§ WORK ITEM: Give the records below again exactly, and exclude each picture.

§ INFORMATION GIVEN:

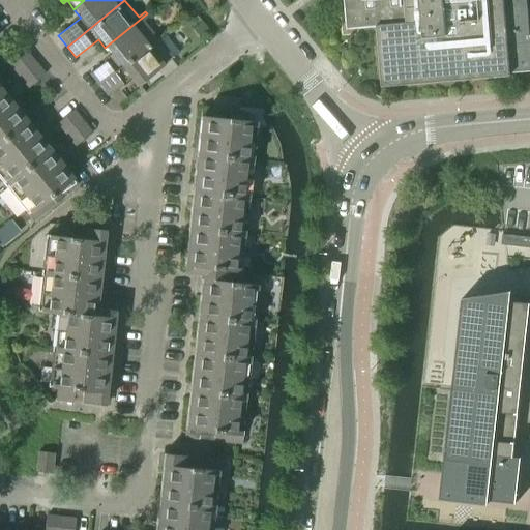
[(345,0),(347,28),(378,25),(383,85),(511,75),(510,72),(529,70),(529,5),(528,5),(527,0),(345,0)]
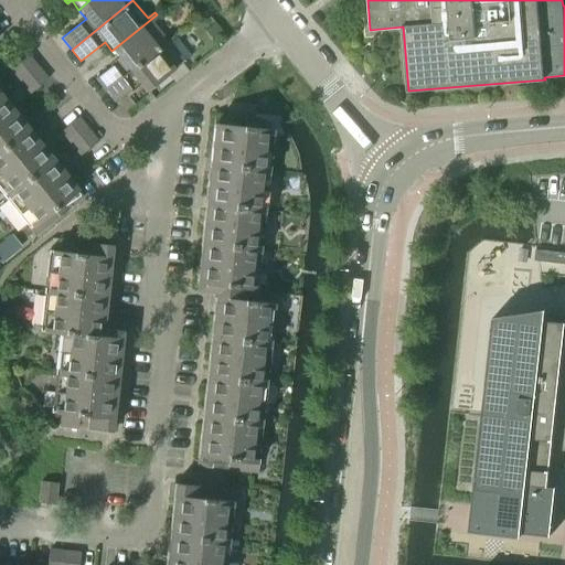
[(95,80),(105,91),(167,41),(151,22),(158,18),(157,14),(112,51),(119,60),(95,80)]
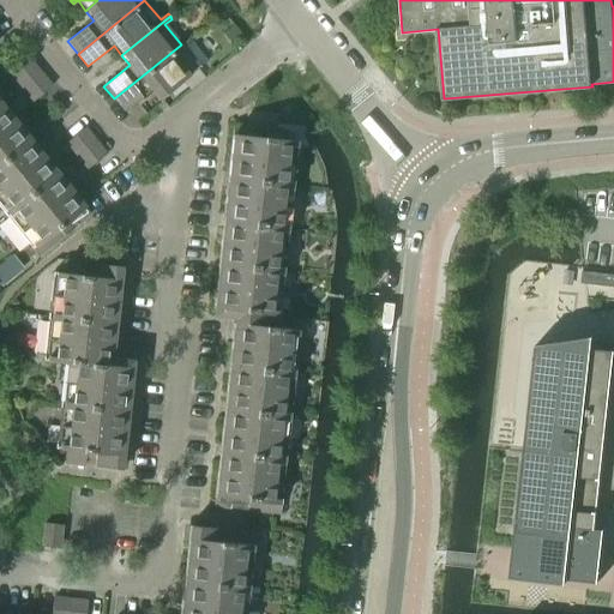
[(181,44),(114,98),(124,112),(150,90),(158,101),(199,67),(206,61),(188,38),(181,44)]
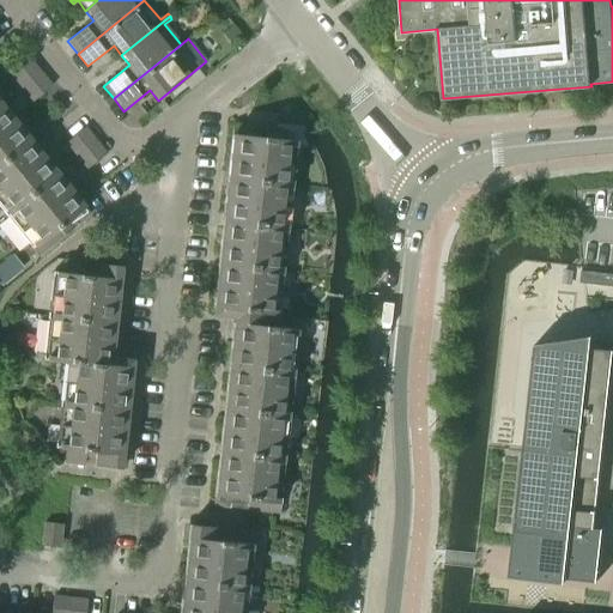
[(7,79),(18,91),(41,73),(30,61),(7,79)]
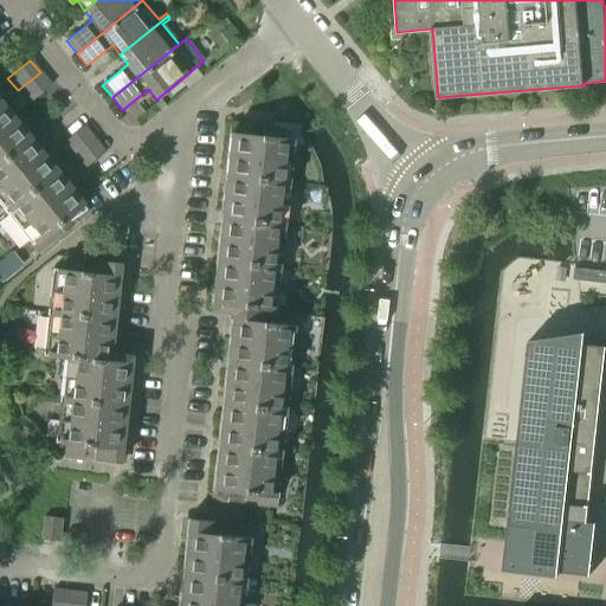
[(40,72),(18,90),(28,104),(51,85),(40,72)]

§ SOLUTION FOR THIS TASK:
[(345,0),(347,28),(378,25),(383,85),(511,75),(510,72),(529,70),(529,5),(528,5),(527,0),(345,0)]
[(95,80),(105,91),(167,41),(151,22),(158,18),(157,14),(112,51),(119,60),(95,80)]
[(181,44),(114,98),(124,112),(150,90),(158,101),(199,67),(206,61),(188,38),(181,44)]
[(7,79),(18,91),(41,73),(30,61),(7,79)]
[(40,72),(18,90),(28,104),(51,85),(40,72)]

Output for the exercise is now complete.